■ **Records for this task**
------------

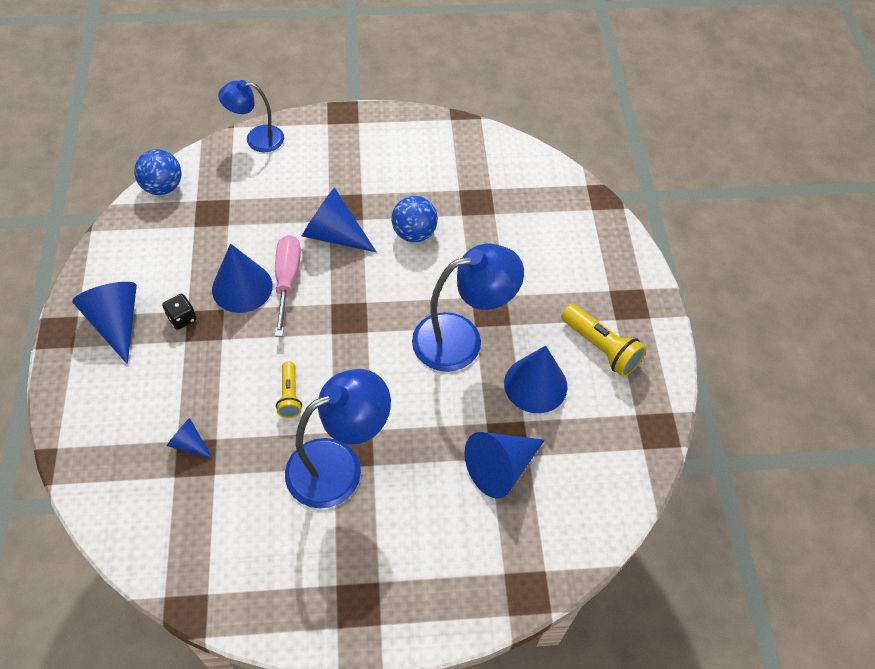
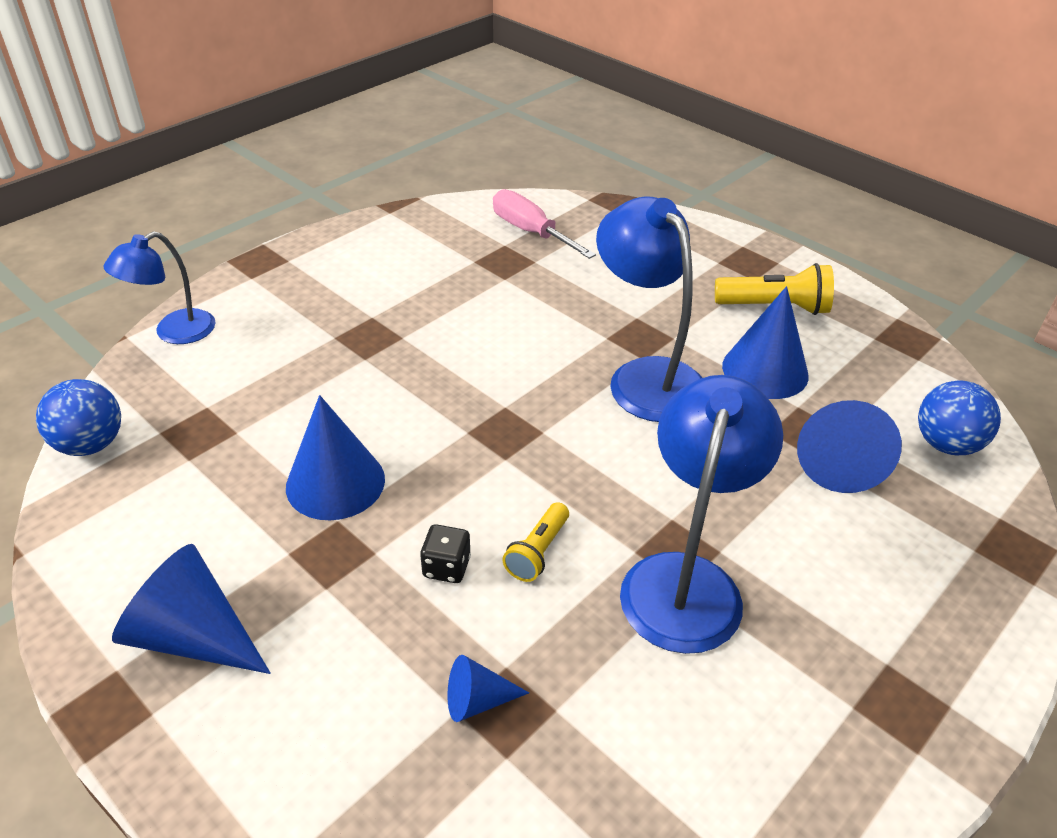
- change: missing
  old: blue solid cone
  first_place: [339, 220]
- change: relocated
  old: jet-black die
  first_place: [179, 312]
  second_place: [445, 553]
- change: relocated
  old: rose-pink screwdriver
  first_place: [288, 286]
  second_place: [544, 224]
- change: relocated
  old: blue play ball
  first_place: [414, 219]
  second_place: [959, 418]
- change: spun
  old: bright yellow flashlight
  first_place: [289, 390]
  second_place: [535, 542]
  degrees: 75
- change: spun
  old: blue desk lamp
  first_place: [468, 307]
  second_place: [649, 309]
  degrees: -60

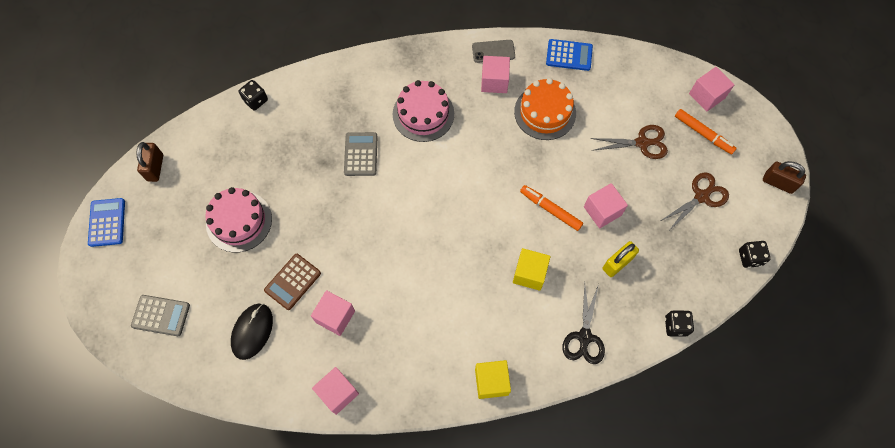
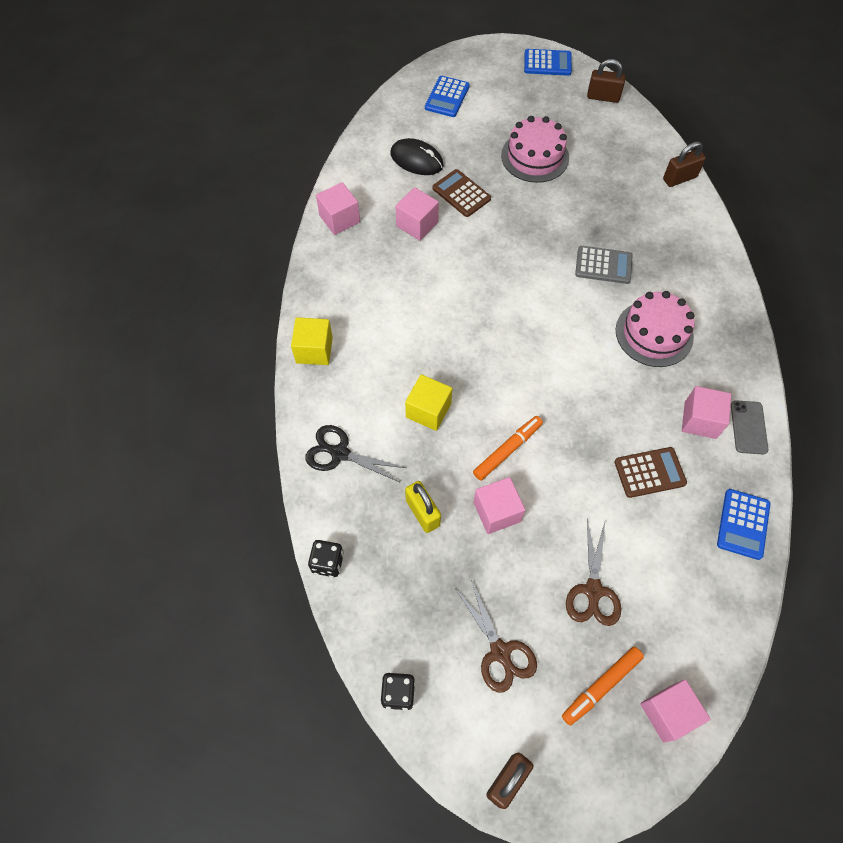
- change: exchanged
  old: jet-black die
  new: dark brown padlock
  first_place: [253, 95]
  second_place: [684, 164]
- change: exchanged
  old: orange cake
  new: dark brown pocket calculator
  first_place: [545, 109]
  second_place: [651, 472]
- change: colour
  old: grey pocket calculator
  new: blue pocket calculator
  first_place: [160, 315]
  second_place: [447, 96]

------------

■ **Task directions**
Count the lines of these entries that hold the string "pocket", and give only that number.

■ **Expected answer**
3